Start of Block

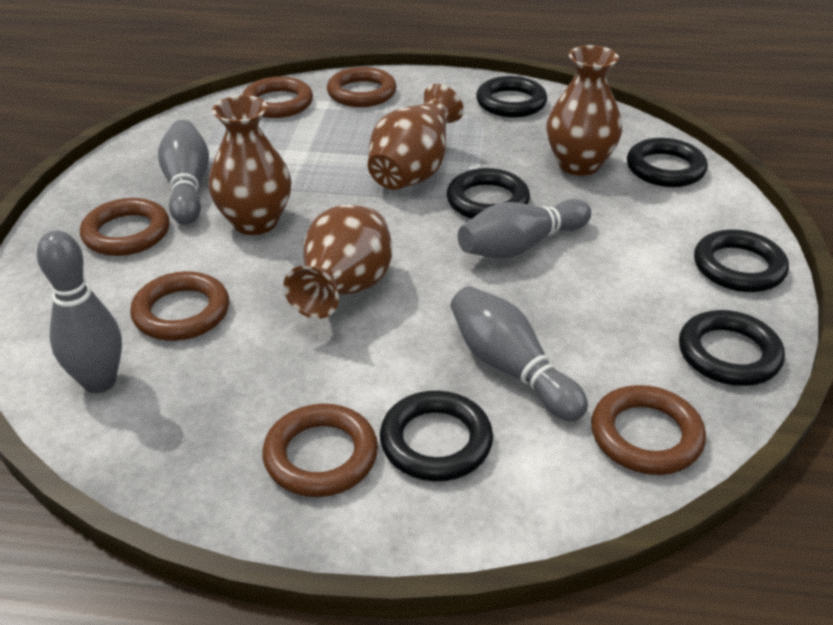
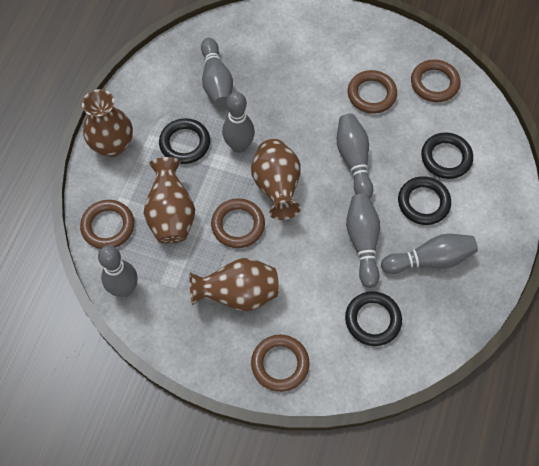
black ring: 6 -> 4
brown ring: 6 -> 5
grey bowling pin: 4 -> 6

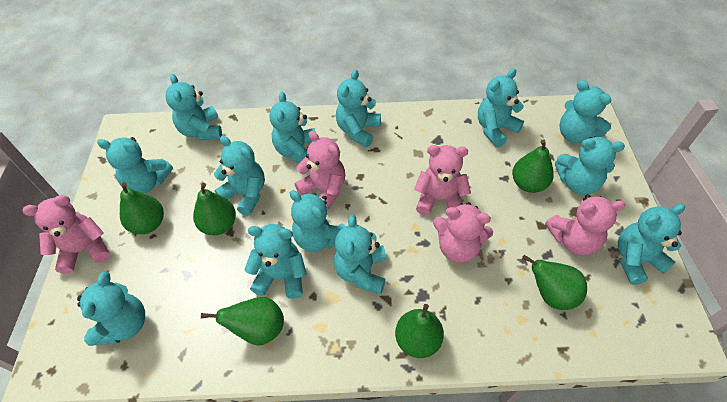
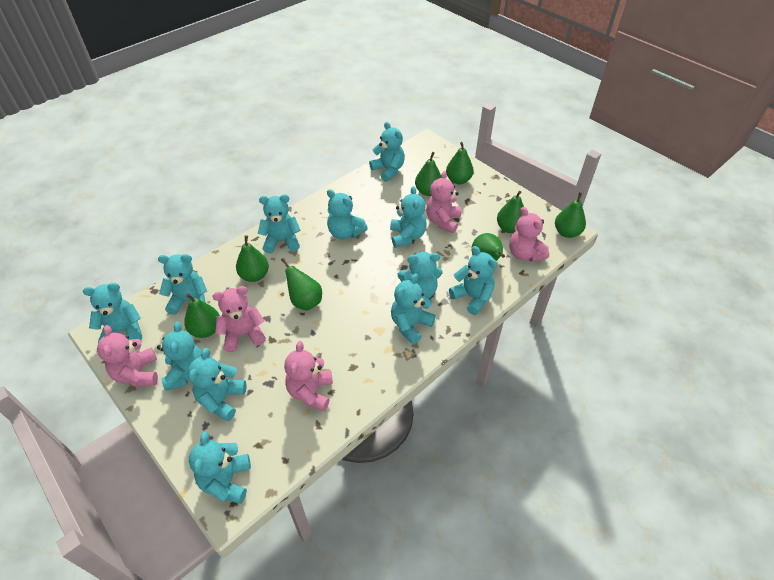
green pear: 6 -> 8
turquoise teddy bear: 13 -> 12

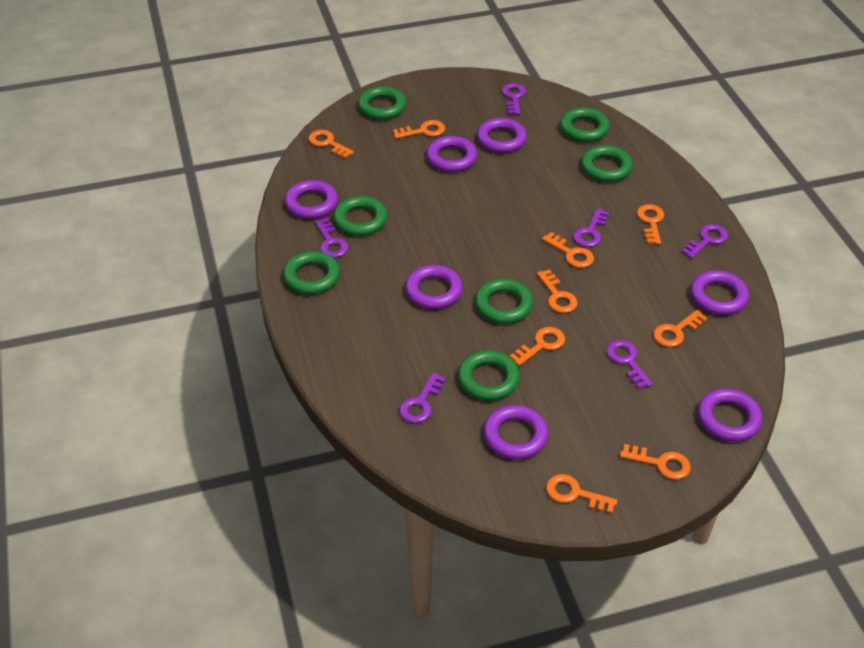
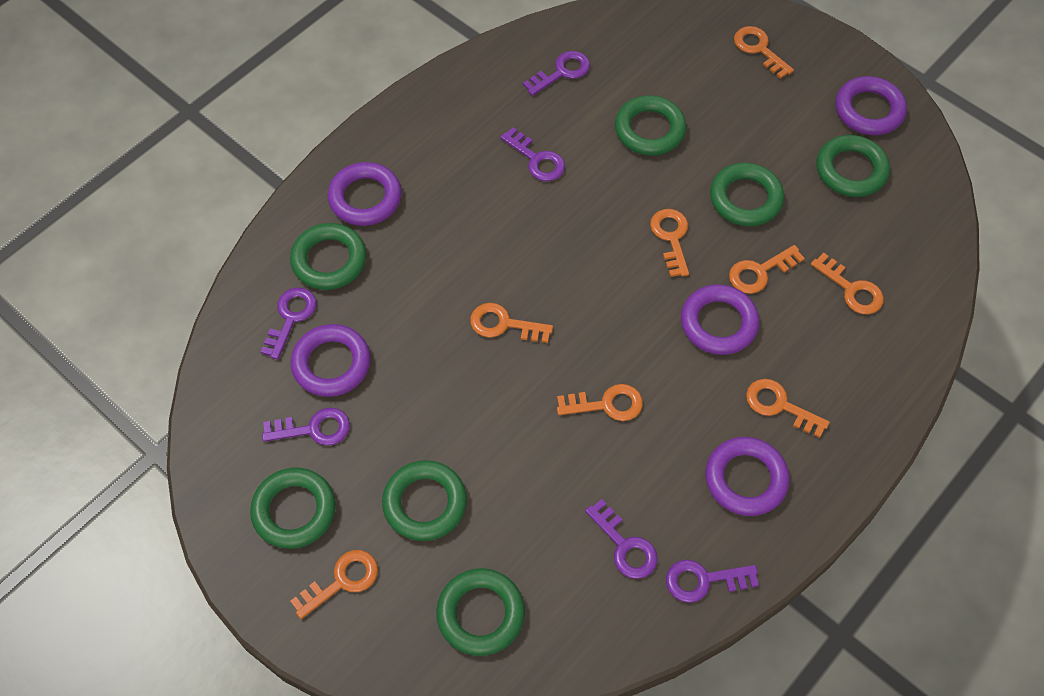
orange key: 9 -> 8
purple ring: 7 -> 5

End of Block

**Prompt**. Repeat the listing exactly, pictures excluded.

**Task response**.
black ring: 6 -> 4
brown ring: 6 -> 5
grey bowling pin: 4 -> 6

green pear: 6 -> 8
turquoise teddy bear: 13 -> 12

orange key: 9 -> 8
purple ring: 7 -> 5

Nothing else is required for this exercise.